* _Task item_
Give back an exact copy of the listing that follows, without the pictures.

[Start of Attachment]

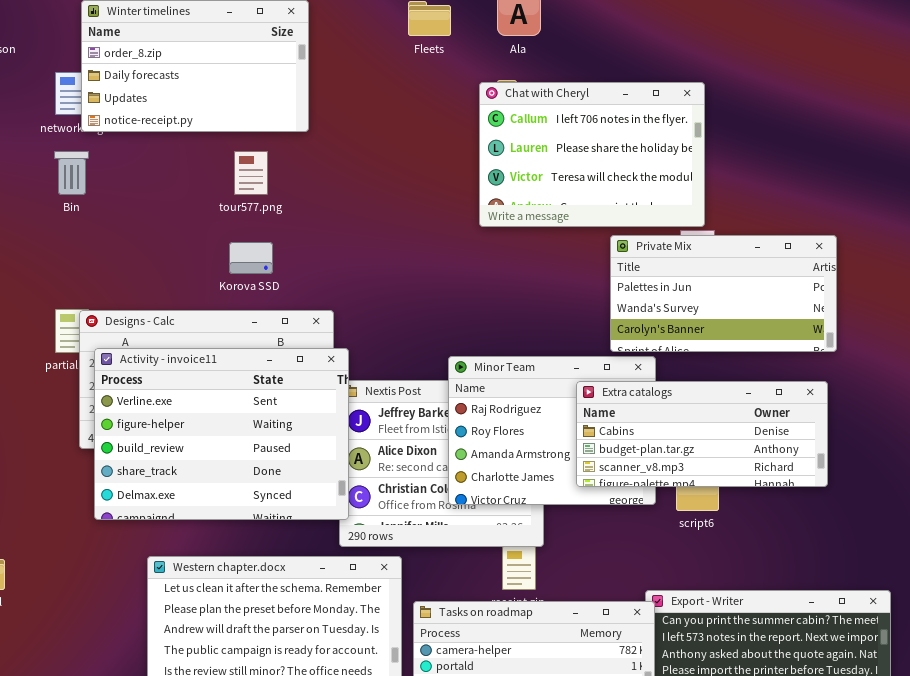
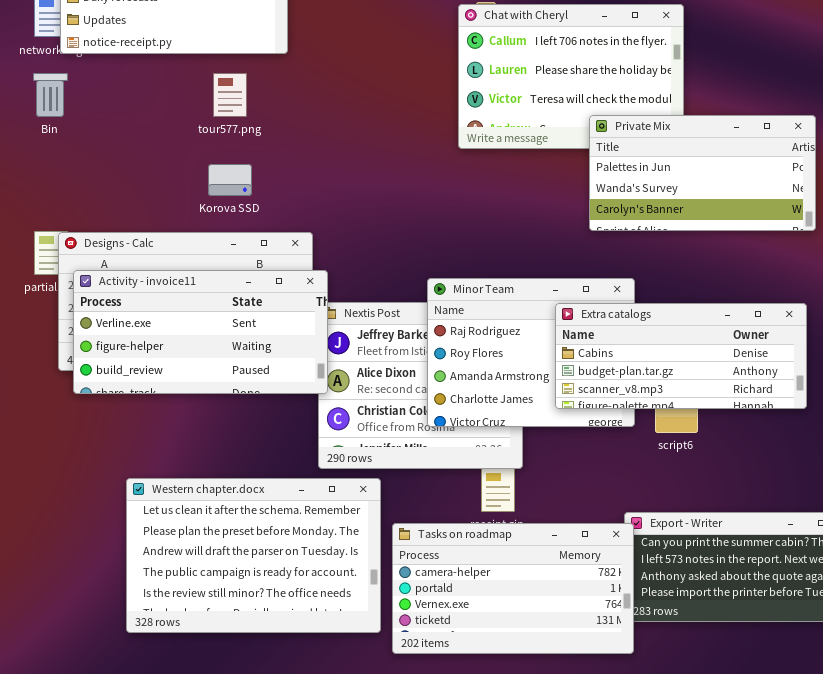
Private Mix: [610,235,837,352] -> [589,115,816,231], moved
Activity - invoice11: [94,348,349,520] -> [73,270,328,394], resized

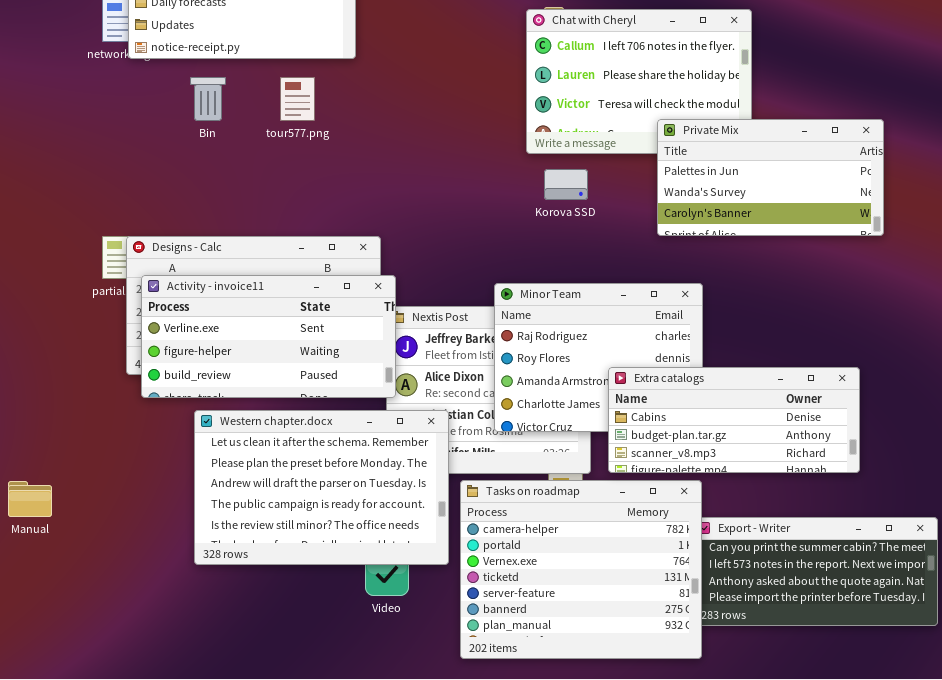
Bin: [33,73,68,117] -> [190,77,226,121], moved
Korova SSD: [208,164,252,196] -> [544,169,588,200], moved
Extra catalogs: [555,303,807,409] -> [608,367,860,473], moved
Western chapter.docx: [126,478,381,633] -> [194,410,449,565], moved
Tasks on roadmap: [392,523,634,654] -> [460,480,702,659], resized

[End of Attachment]

* _Answer space_
Private Mix: [610,235,837,352] -> [589,115,816,231], moved
Activity - invoice11: [94,348,349,520] -> [73,270,328,394], resized

Bin: [33,73,68,117] -> [190,77,226,121], moved
Korova SSD: [208,164,252,196] -> [544,169,588,200], moved
Extra catalogs: [555,303,807,409] -> [608,367,860,473], moved
Western chapter.docx: [126,478,381,633] -> [194,410,449,565], moved
Tasks on roadmap: [392,523,634,654] -> [460,480,702,659], resized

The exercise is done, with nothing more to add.